(Supplied records)

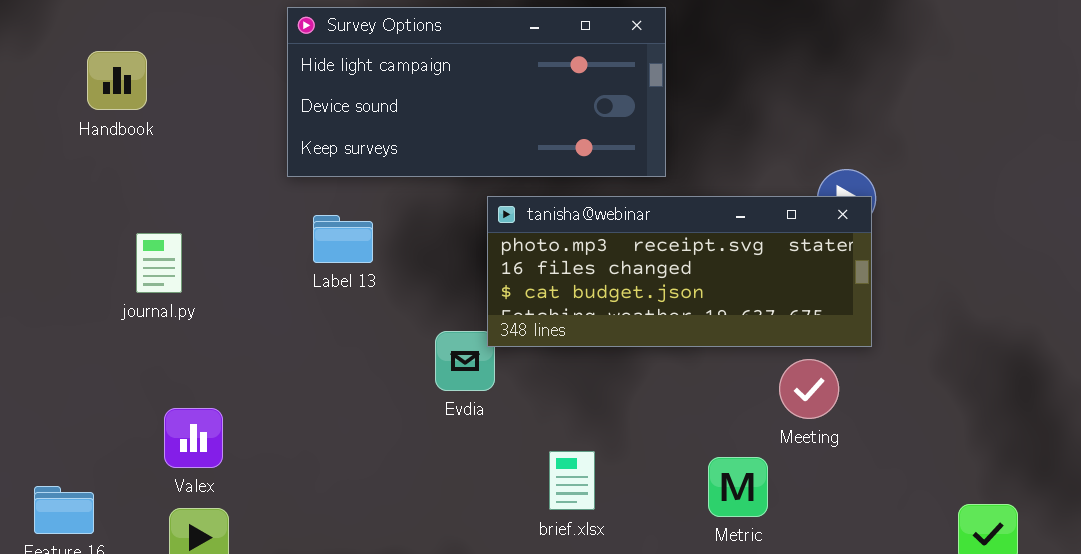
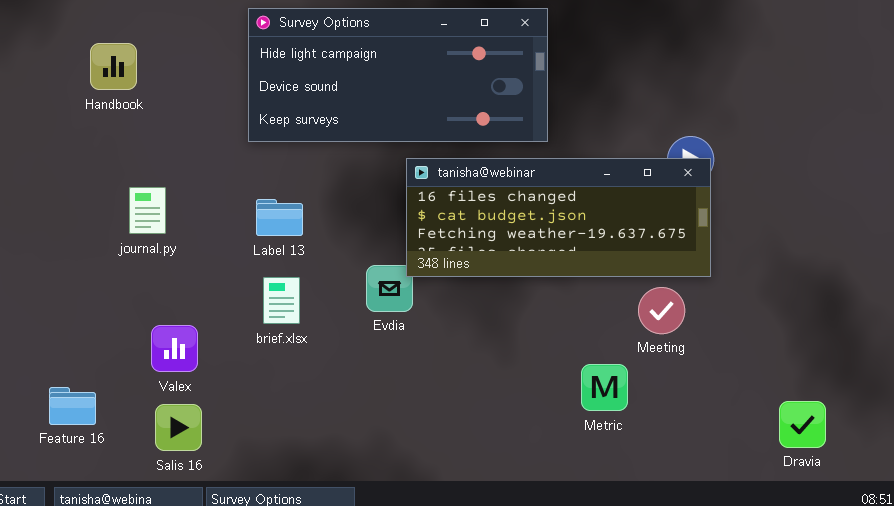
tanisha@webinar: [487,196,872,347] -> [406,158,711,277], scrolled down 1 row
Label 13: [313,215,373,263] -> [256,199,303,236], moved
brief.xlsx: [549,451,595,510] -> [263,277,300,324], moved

...

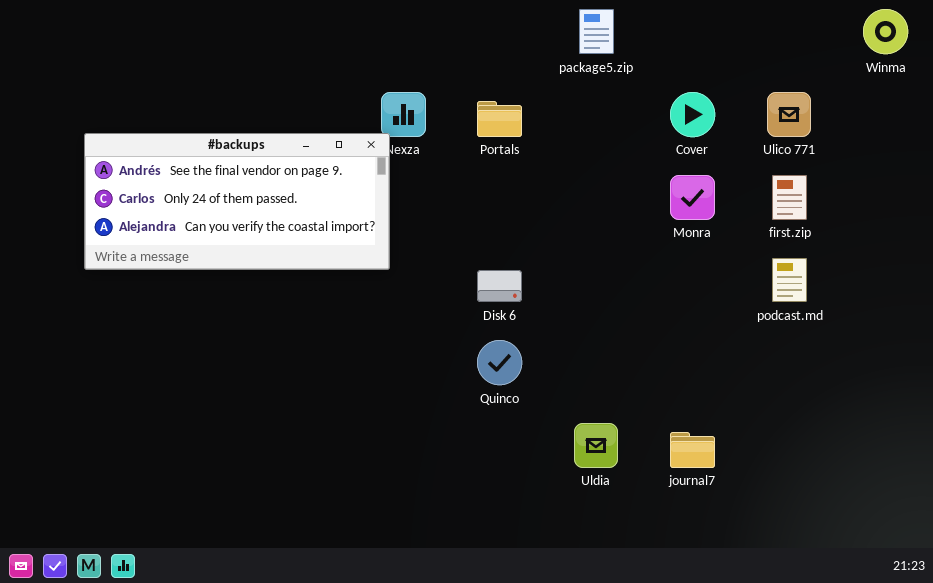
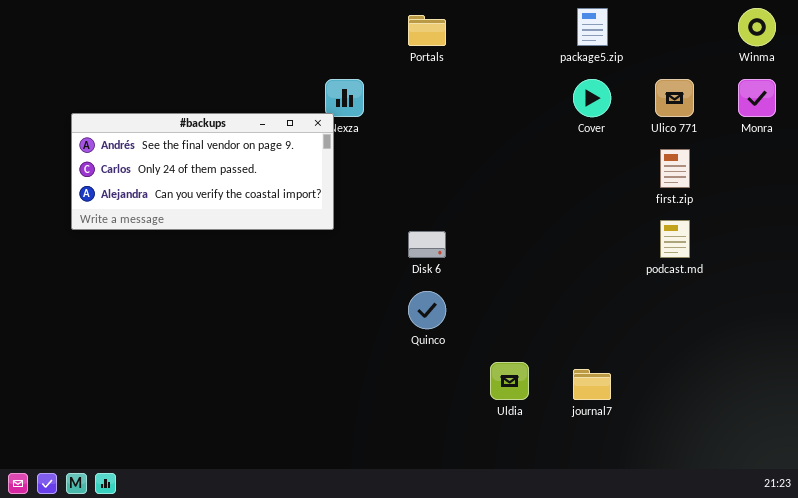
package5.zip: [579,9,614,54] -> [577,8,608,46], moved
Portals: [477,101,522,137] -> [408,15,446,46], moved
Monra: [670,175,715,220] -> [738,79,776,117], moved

(Work required)
Can you repeat, word for word, every line above from the one containing "tanisha@webinar: [487,196,872,347] ->" down to the one containing "brief.xlsx: [549,451,595,510] ->", including both?

(Result of the exercise)
tanisha@webinar: [487,196,872,347] -> [406,158,711,277], scrolled down 1 row
Label 13: [313,215,373,263] -> [256,199,303,236], moved
brief.xlsx: [549,451,595,510] -> [263,277,300,324], moved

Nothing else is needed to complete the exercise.